TASK BRIEF:
Wherever a line in the data below holds "degrees", copy that line.
--- EXERCISE INPUT ---
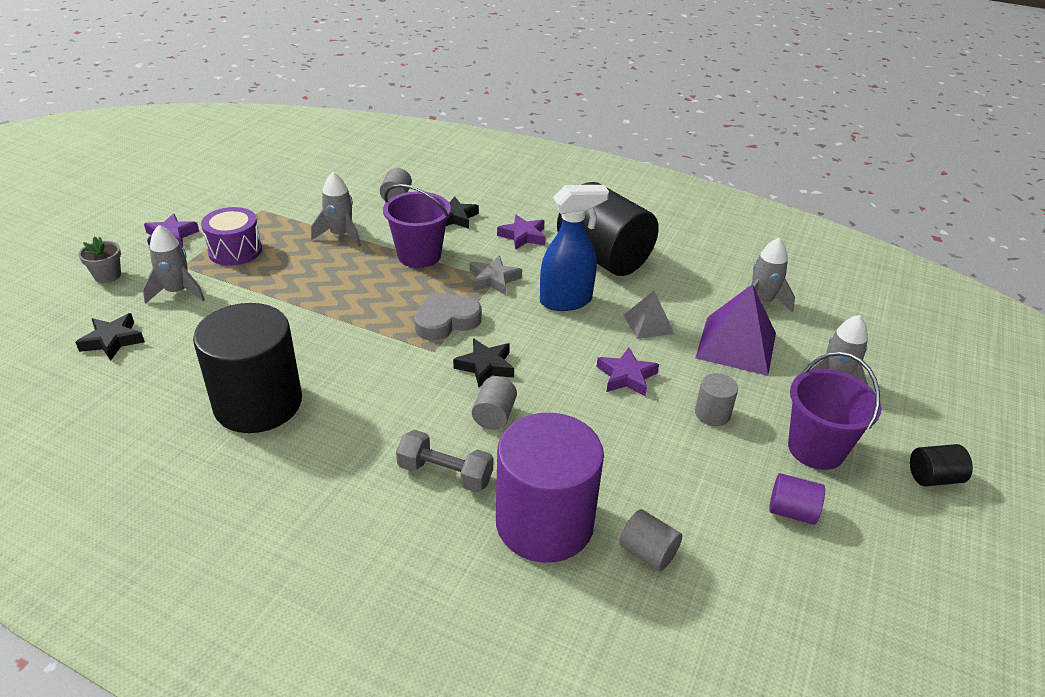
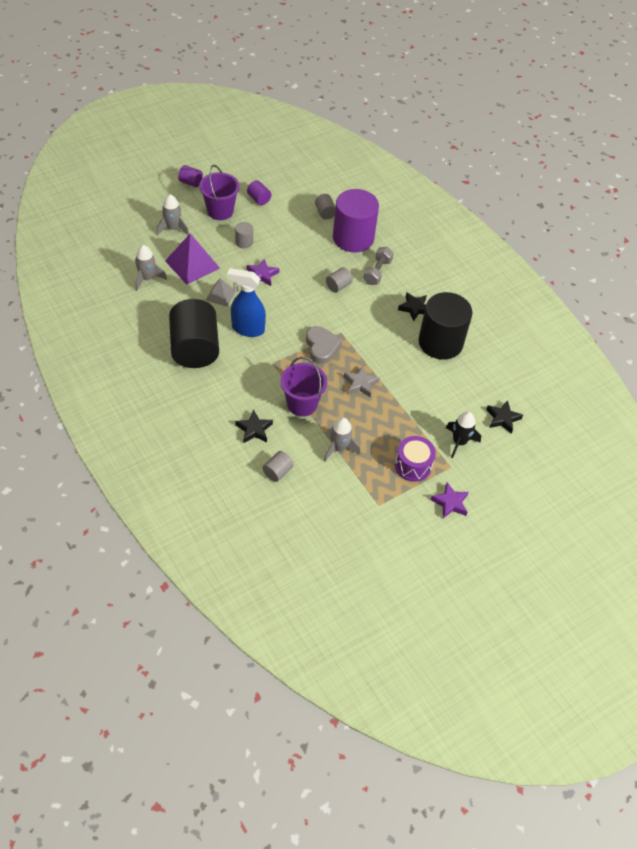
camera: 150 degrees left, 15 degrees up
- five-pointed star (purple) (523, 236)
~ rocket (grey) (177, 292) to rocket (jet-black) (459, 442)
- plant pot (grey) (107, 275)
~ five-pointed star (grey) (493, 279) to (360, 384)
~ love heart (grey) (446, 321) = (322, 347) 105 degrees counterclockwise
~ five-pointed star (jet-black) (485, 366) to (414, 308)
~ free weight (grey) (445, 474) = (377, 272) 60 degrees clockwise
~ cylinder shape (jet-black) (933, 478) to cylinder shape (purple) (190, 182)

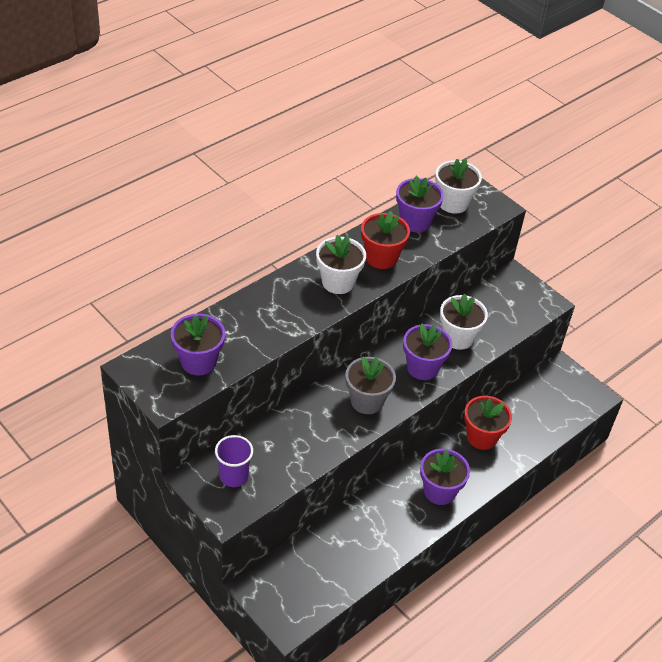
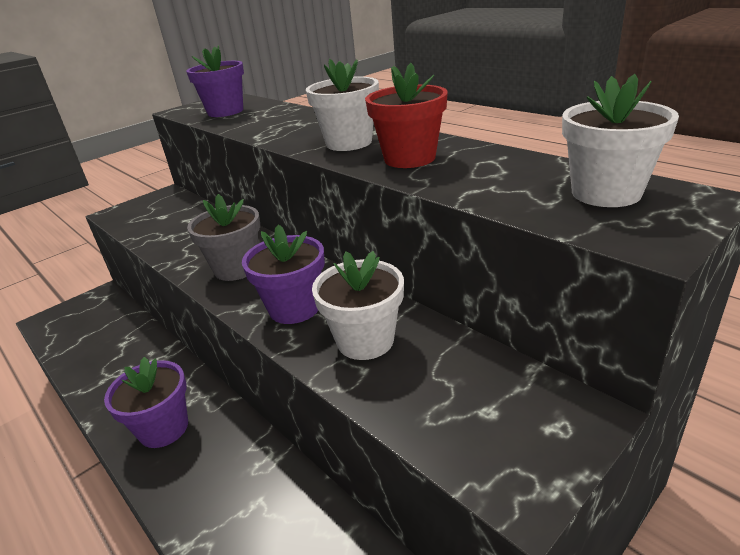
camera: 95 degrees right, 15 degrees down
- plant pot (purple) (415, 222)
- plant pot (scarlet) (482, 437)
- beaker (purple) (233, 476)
---
SOLUTION FOR THIS PROBLEM:
camera: 150 degrees left, 15 degrees up
~ love heart (grey) (446, 321) = (322, 347) 105 degrees counterclockwise
~ free weight (grey) (445, 474) = (377, 272) 60 degrees clockwise
camera: 95 degrees right, 15 degrees down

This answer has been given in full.